• [The task]: When you copy the entries, omit the images and keep every word as it is.
··· Records provided ···
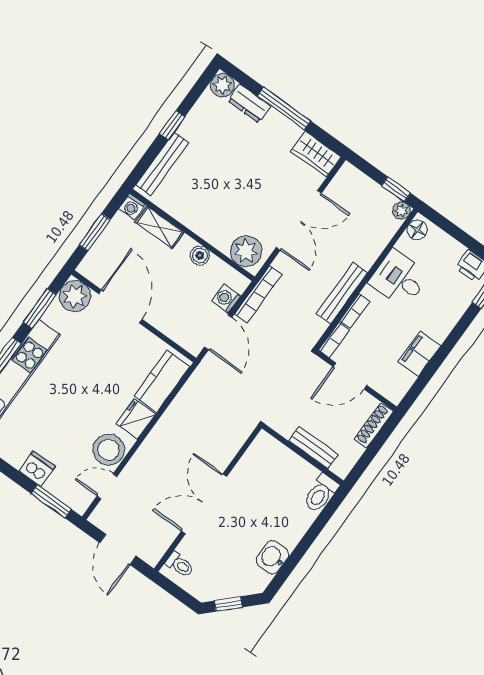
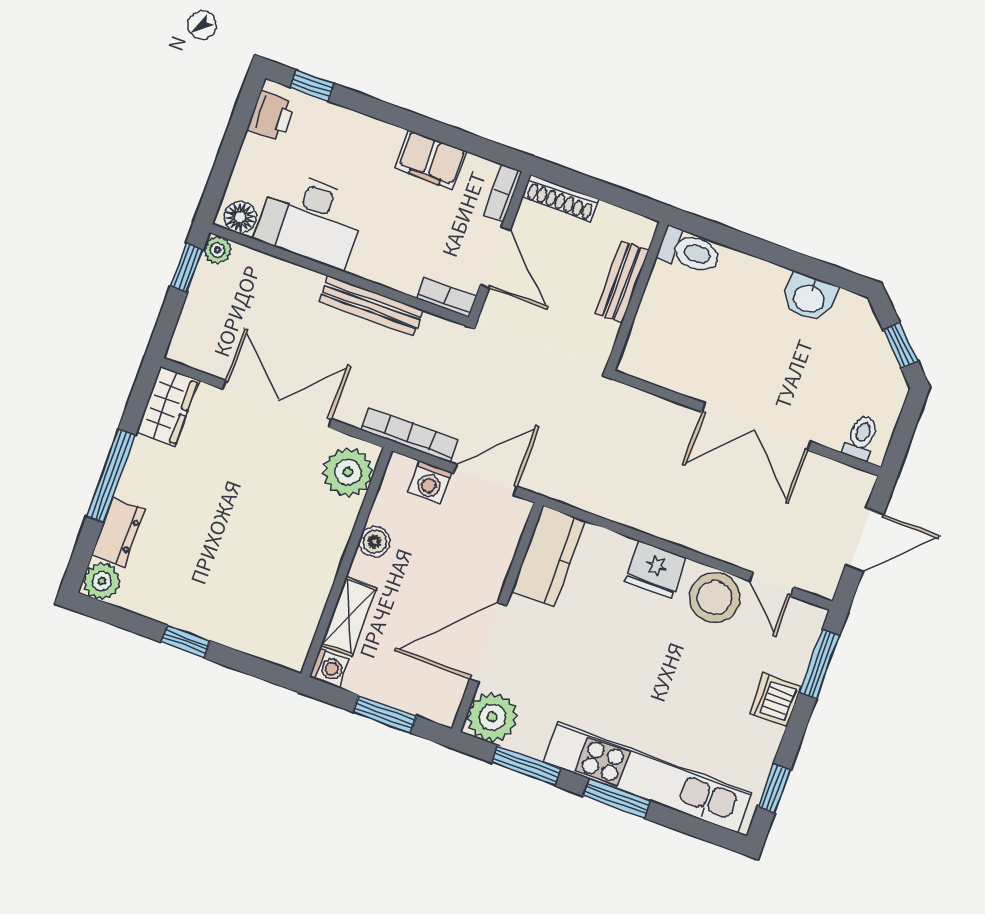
bench: (162, 164) -> (249, 640), removed
desk: (399, 278) -> (311, 220), width x1.37
bookcase: (355, 311) -> (503, 193), moved, turned -90
kitchen counter: (162, 381) -> (548, 556), moved, turned -90

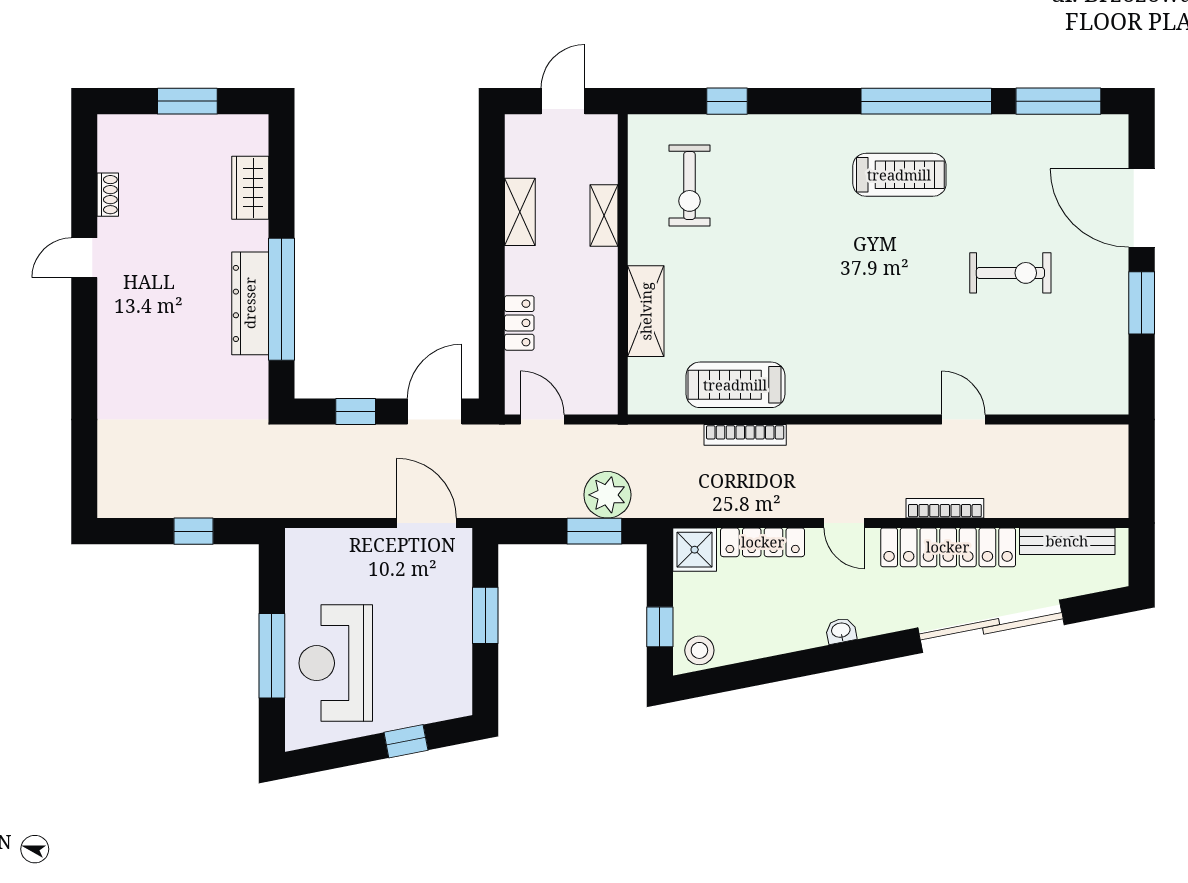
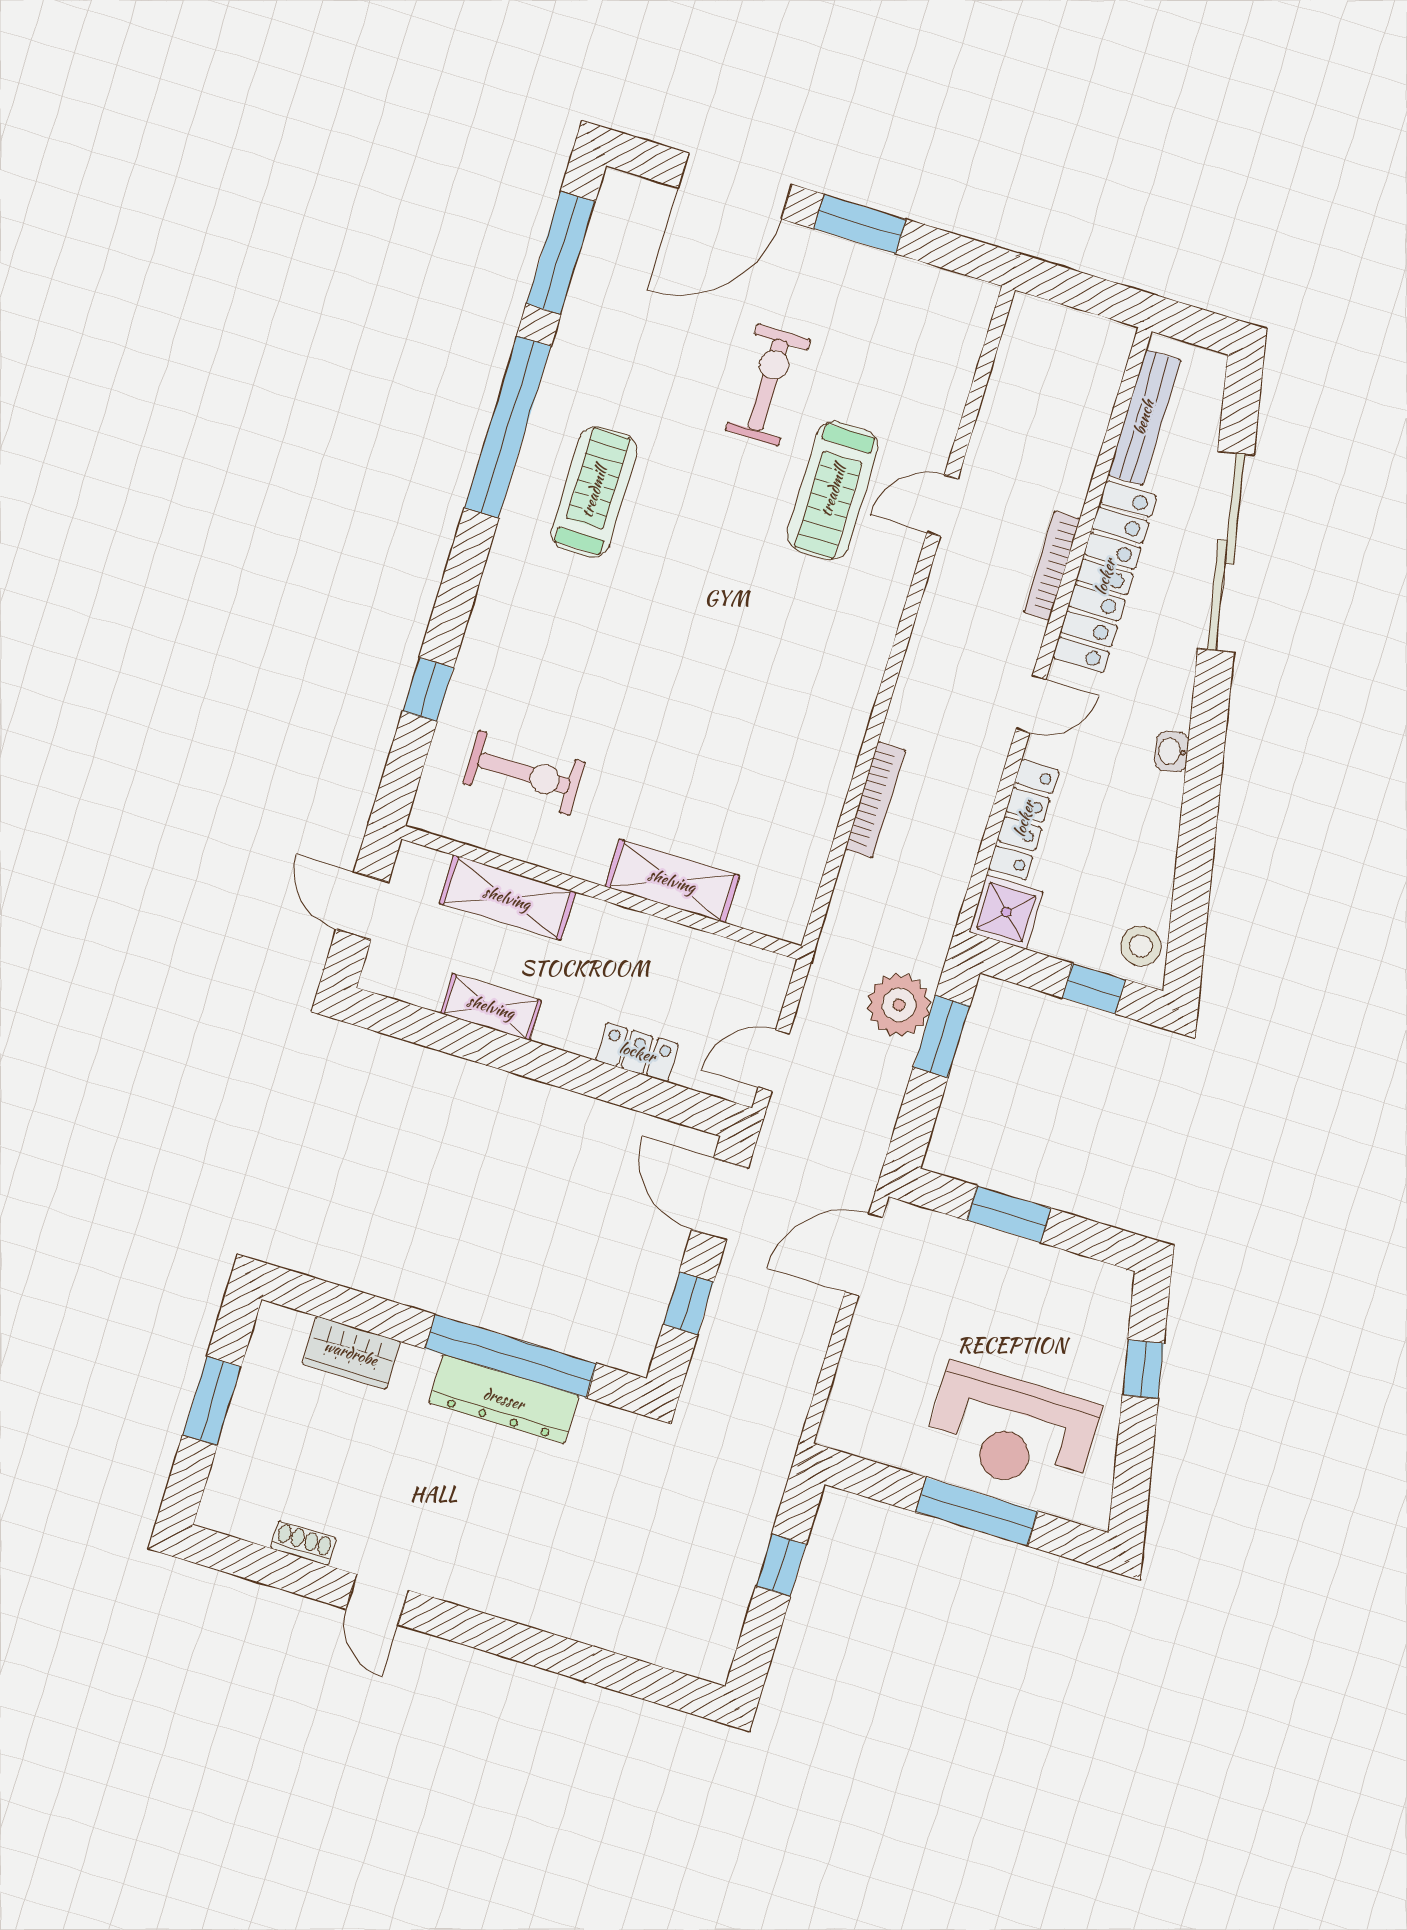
shelving: (604, 215) -> (507, 898), width x1.50, depth x1.33
treadmill: (735, 385) -> (833, 491), moved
···
• [The completed task]:
bench: (162, 164) -> (249, 640), removed
desk: (399, 278) -> (311, 220), width x1.37
bookcase: (355, 311) -> (503, 193), moved, turned -90
kitchen counter: (162, 381) -> (548, 556), moved, turned -90

shelving: (604, 215) -> (507, 898), width x1.50, depth x1.33
treadmill: (735, 385) -> (833, 491), moved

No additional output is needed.